:: Task to complete ::
Could you repeat the records below exactly, leaving the pictures out?

(Modification records)
════════

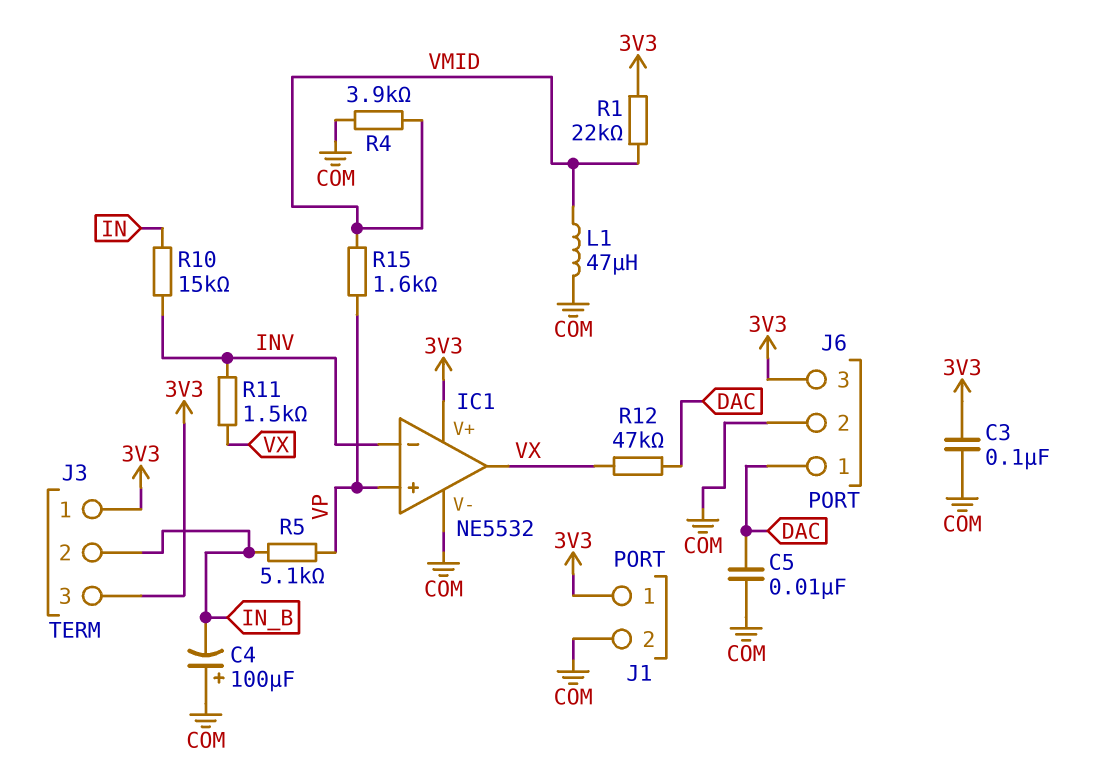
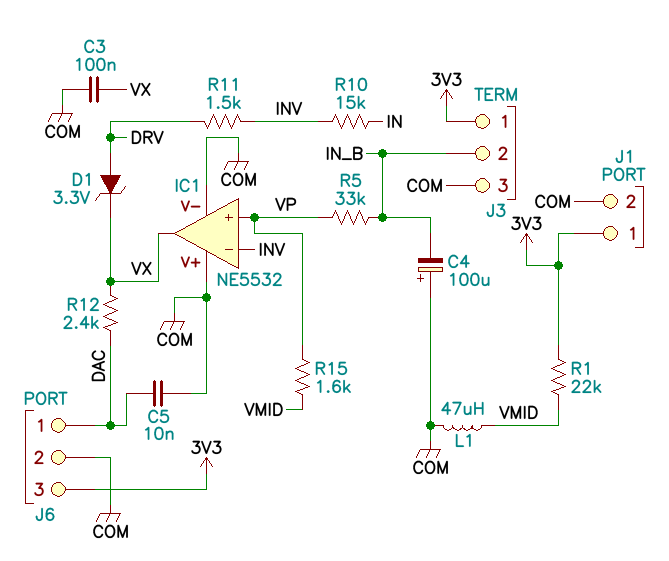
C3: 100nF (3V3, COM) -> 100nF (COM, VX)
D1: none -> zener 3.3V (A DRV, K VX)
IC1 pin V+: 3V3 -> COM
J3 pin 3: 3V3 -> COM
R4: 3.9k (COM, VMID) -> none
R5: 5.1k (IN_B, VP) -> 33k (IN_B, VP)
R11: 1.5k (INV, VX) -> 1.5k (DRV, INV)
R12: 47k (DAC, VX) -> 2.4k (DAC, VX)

════════

:: Response ::
C3: 100nF (3V3, COM) -> 100nF (COM, VX)
D1: none -> zener 3.3V (A DRV, K VX)
IC1 pin V+: 3V3 -> COM
J3 pin 3: 3V3 -> COM
R4: 3.9k (COM, VMID) -> none
R5: 5.1k (IN_B, VP) -> 33k (IN_B, VP)
R11: 1.5k (INV, VX) -> 1.5k (DRV, INV)
R12: 47k (DAC, VX) -> 2.4k (DAC, VX)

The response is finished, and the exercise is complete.